TASK DIRECTIONS:
Repeat verbatim the lines of the data below, beginning with the line containing "217 474 288" and continuing to the end.

━━ DATA FOR THIS TASK ━━

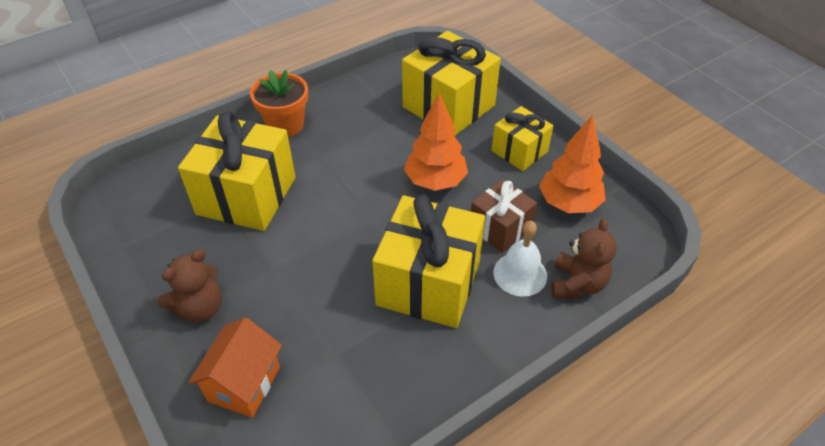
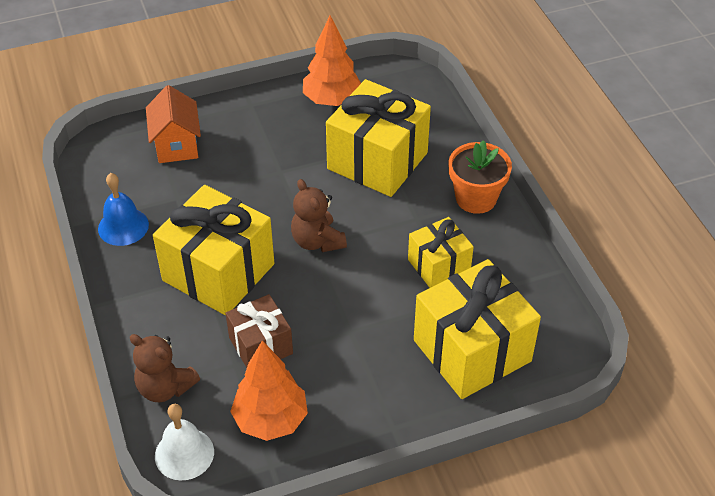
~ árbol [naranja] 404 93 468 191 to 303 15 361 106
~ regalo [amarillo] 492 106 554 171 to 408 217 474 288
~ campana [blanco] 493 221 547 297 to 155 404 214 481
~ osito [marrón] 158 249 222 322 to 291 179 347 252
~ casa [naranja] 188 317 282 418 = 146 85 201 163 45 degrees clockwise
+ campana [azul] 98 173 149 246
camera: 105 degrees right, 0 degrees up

━━━

REPLY:
~ regalo [amarillo] 492 106 554 171 to 408 217 474 288
~ campana [blanco] 493 221 547 297 to 155 404 214 481
~ osito [marrón] 158 249 222 322 to 291 179 347 252
~ casa [naranja] 188 317 282 418 = 146 85 201 163 45 degrees clockwise
+ campana [azul] 98 173 149 246
camera: 105 degrees right, 0 degrees up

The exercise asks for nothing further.